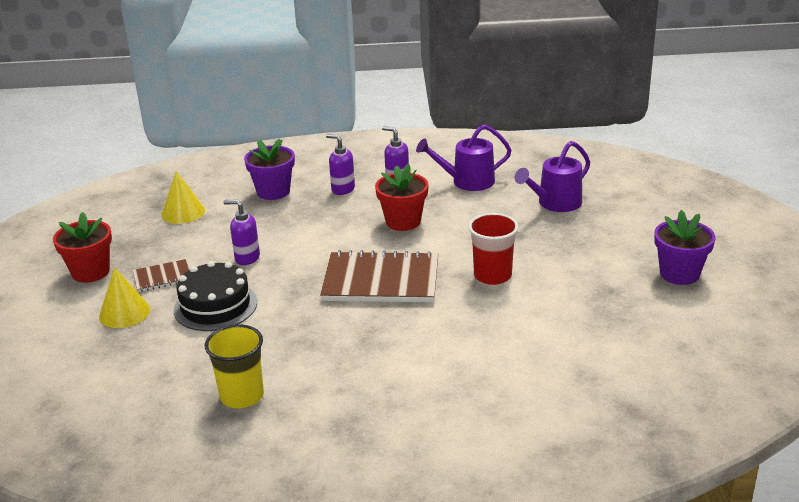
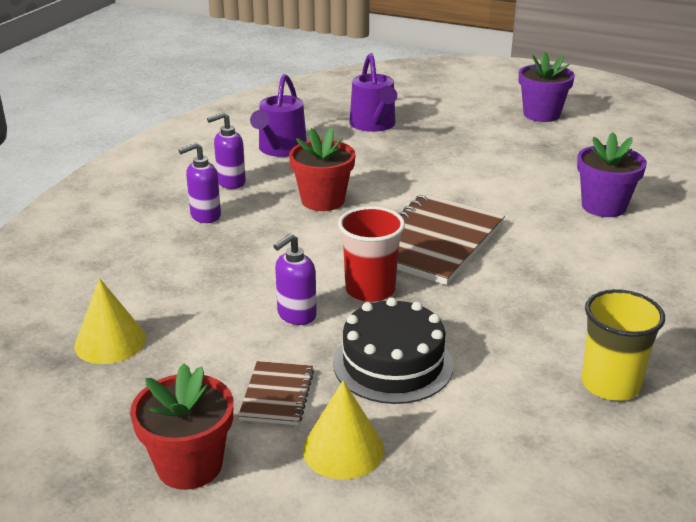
camera: 65 degrees left, 0 degrees up
purple flower pot [244,139,295,200] -> purple flower pot moved to [577,132,647,217]
red cup [468,213,518,285] -> red cup moved to [338,206,405,302]

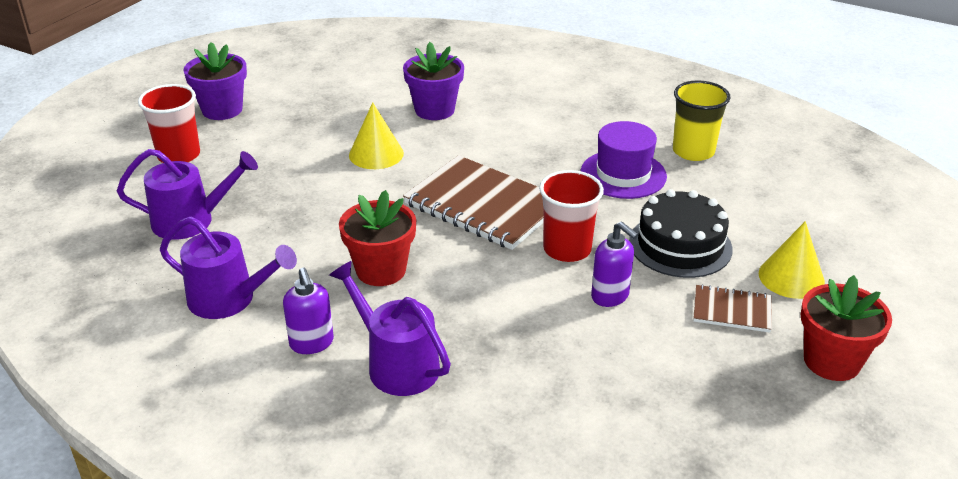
camera: 85 degrees left, 5 degrees up
yellow cone [74,278,146,364] -> yellow cone moved to [349,102,404,169]
purple soap dispenser [178,142,221,223] -> purple watering can [329,261,451,396]
none -> red cup [138,84,200,163]
none -> purple hat [581,121,667,199]

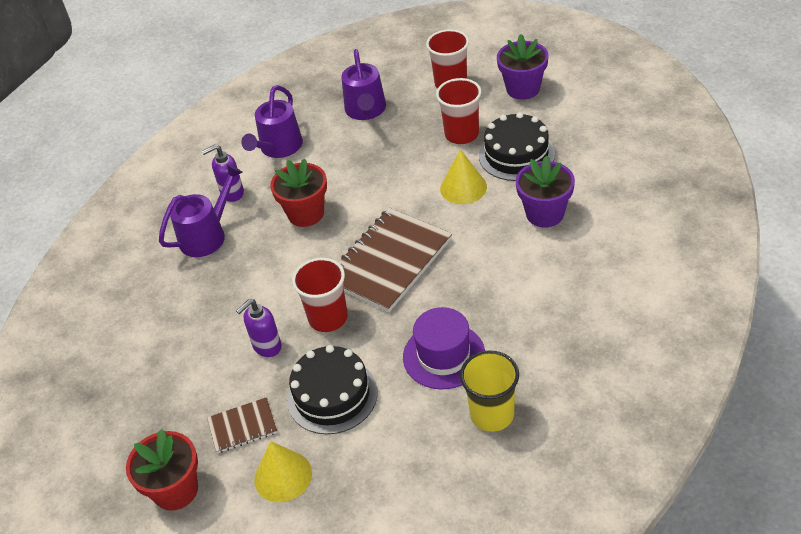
camera: 95 degrees right, 10 degrees up
brown notebook [693,284,772,333] -> brown notebook turned 60 degrees clockwise [207,397,277,453]
none -> red cup [436,78,482,144]
none -> black cake [479,112,555,181]

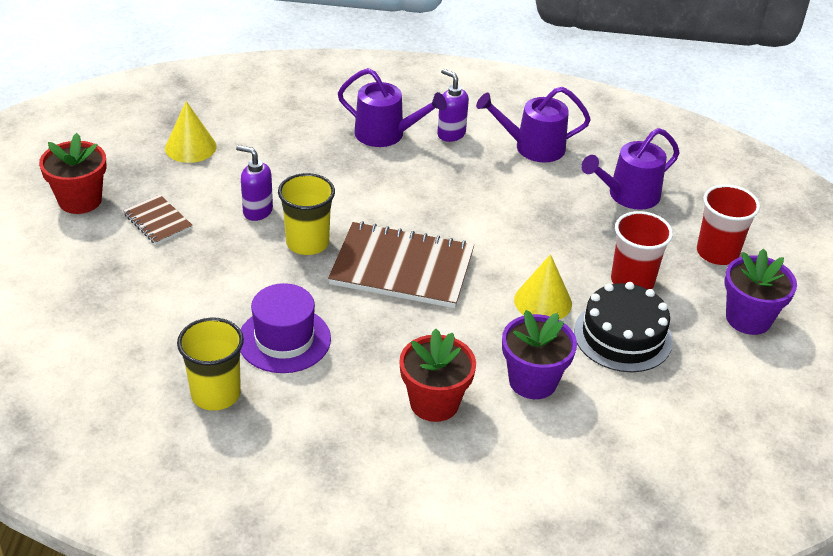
camera: 60 degrees right, 5 degrees down
yellow cone [254,441,312,502] -> yellow cone moved to [165,101,217,163]
red flower pot [270,159,327,227] -> red flower pot moved to [399,329,476,422]
black cake [287,345,378,434] -> none
red cup [292,258,348,332] -> yellow cup [278,173,335,255]

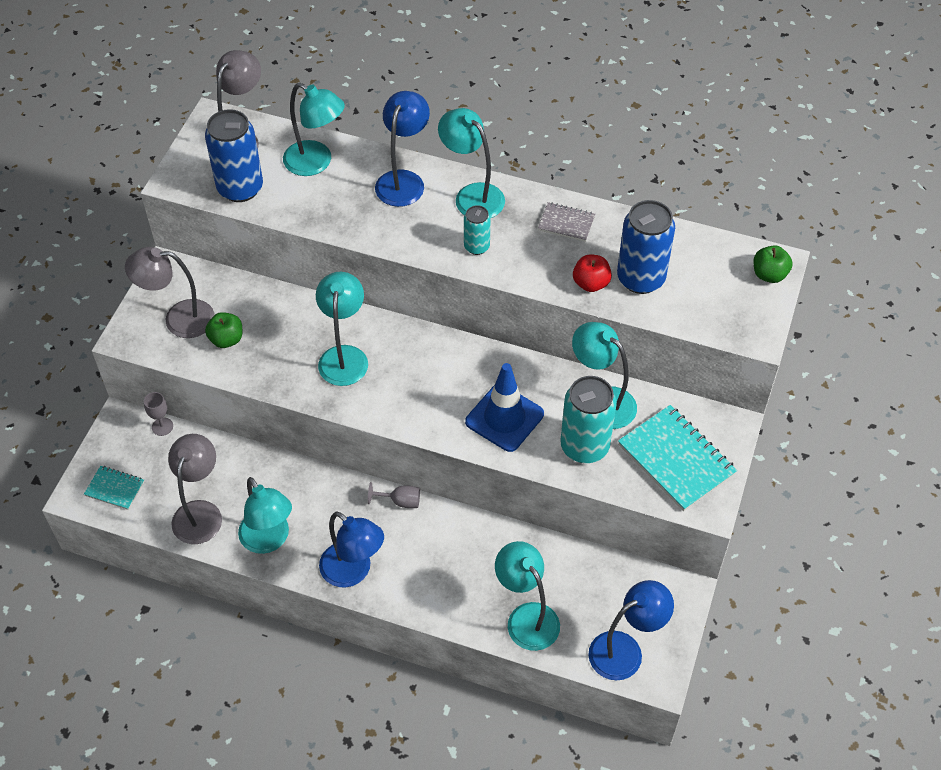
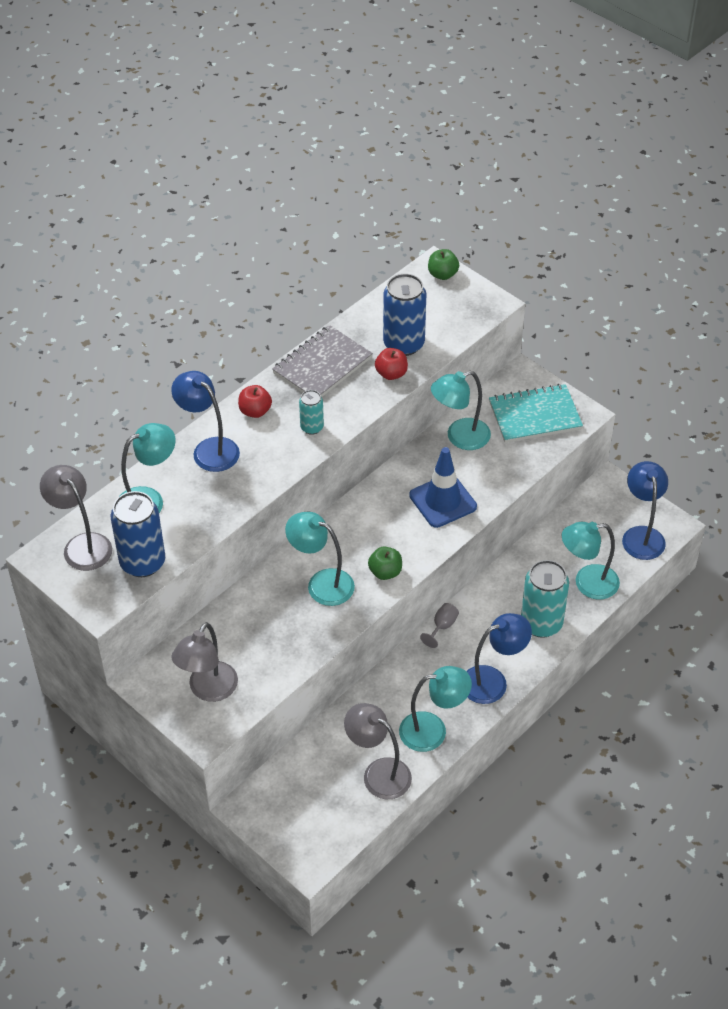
camera: 65 degrees left, 5 degrees down
turquoise notebook [84,466,144,510] -> none
grey goblet [144,392,173,436] -> none
green apple [205,312,242,348] -> green apple moved to [368,546,402,580]
turquoise lamp [438,108,505,218] -> red apple [238,385,272,418]
grey notebook [538,202,595,242] -> grey notebook [272,325,373,397], size x1.90
turquoise can [560,376,617,463] -> turquoise can moved to [521,560,569,638]

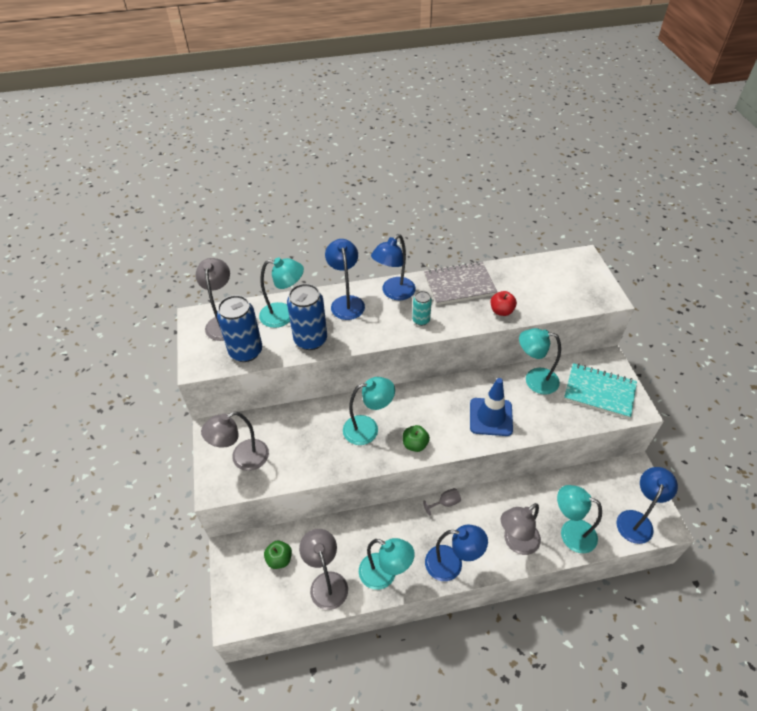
camera: 35 degrees right, 0 degrees up
red apple [238,385,272,418] -> blue lamp [371,234,415,300]
turquoise lamp [285,511,355,606] -> turquoise lamp turned 105 degrees clockwise [343,377,395,445]
blue can [383,274,426,356] -> blue can moved to [287,284,327,350]
green apple [428,249,459,280] -> green apple moved to [264,541,292,569]
turquoise can [521,560,569,638] -> grey lamp [501,503,541,555]

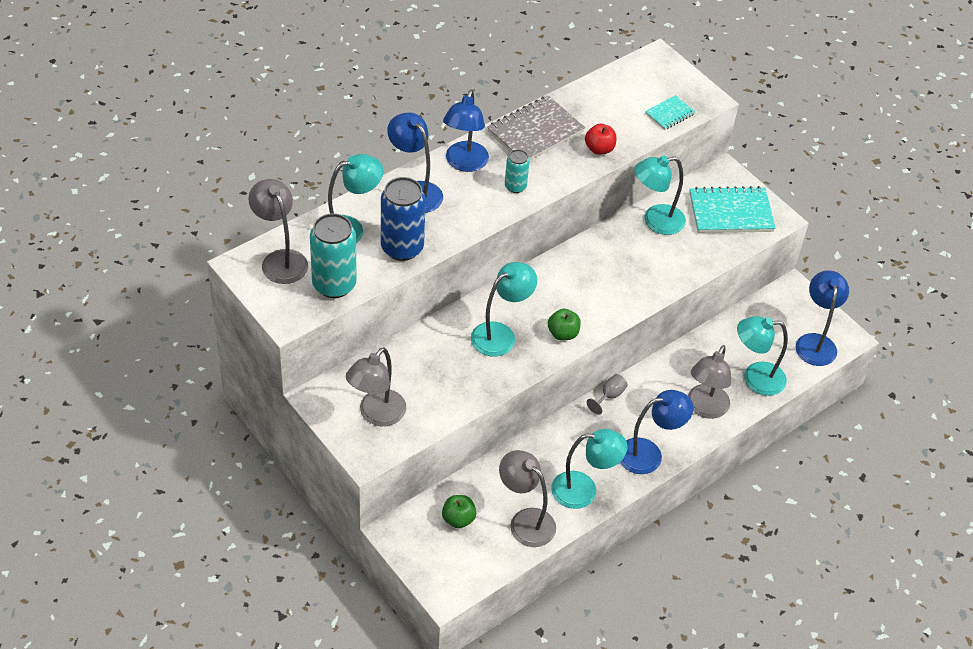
camera: 30 degrees left, 0 degrees up
blue can [217,295,262,362] -> turquoise can [310,213,357,298]
blue traffic cone [470,378,513,436] -> none
none -> turquoise notebook [645,95,695,130]

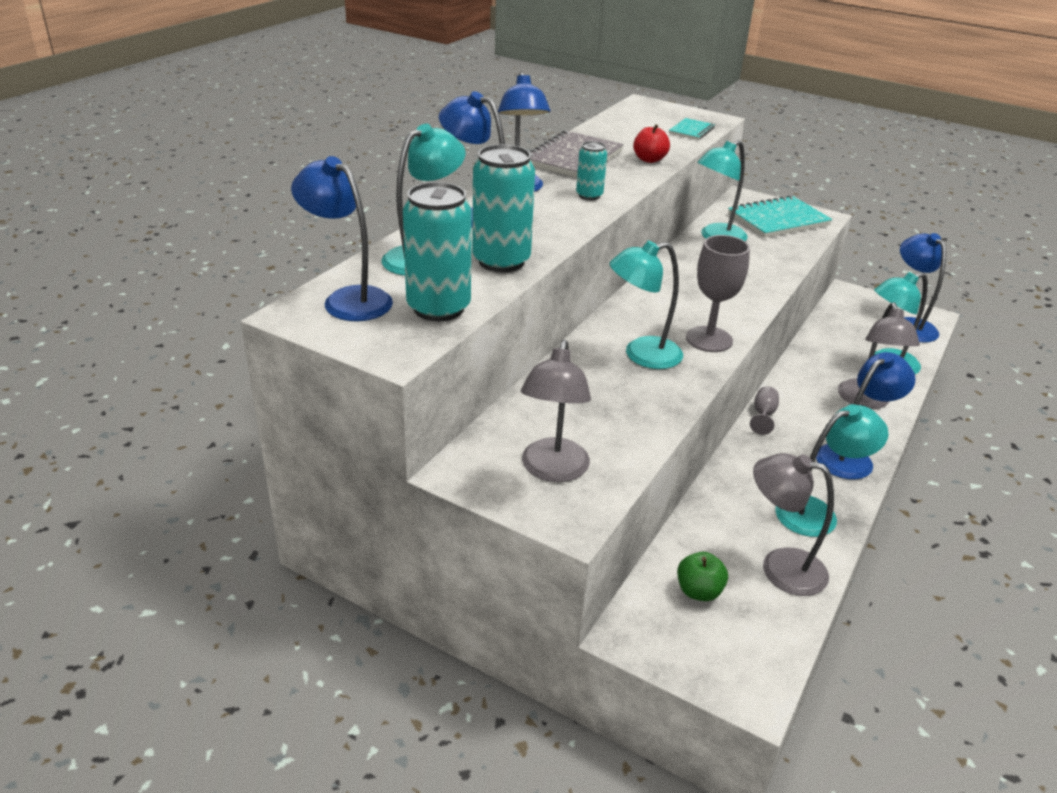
camera: 20 degrees left, 15 degrees down
grey lamp [248,179,308,284] -> blue lamp [291,156,393,321]
blue can [381,177,426,261] -> turquoise can [472,144,535,272]
turquoise lamp [471,262,537,356] -> turquoise lamp turned 135 degrees counterclockwise [609,241,683,369]
green apple [548,309,581,341] -> grey goblet [686,235,750,352]

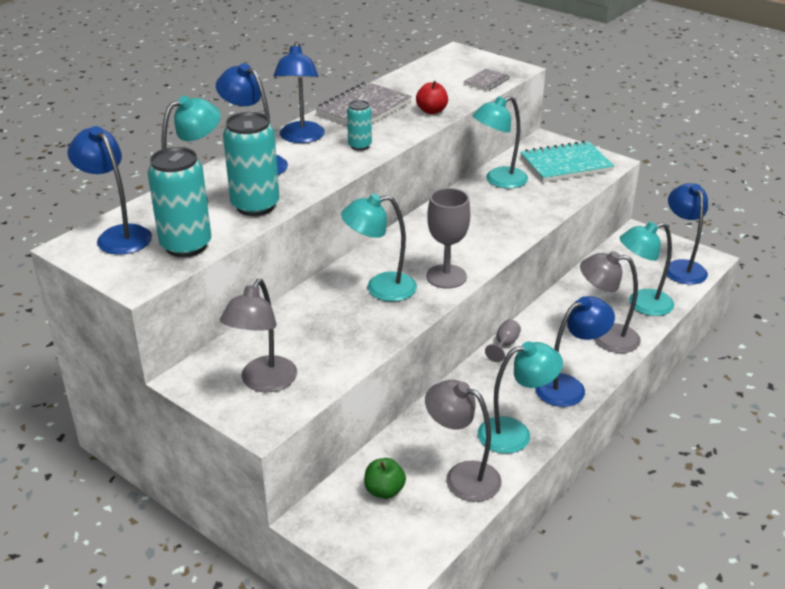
camera: 10 degrees right, 0 degrees up
turquoise notebook [669,118,715,140] -> grey notebook [463,69,510,91]
grey lamp [838,302,920,409] -> grey lamp turned 90 degrees clockwise [580,251,641,353]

━━━

### WHAT IS NEEDED:
Pull every line holding "flower" out of the records.

### YOUR RESPONSE:
purple flower pot [244,139,295,200] -> purple flower pot moved to [577,132,647,217]
red flower pot [270,159,327,227] -> red flower pot moved to [399,329,476,422]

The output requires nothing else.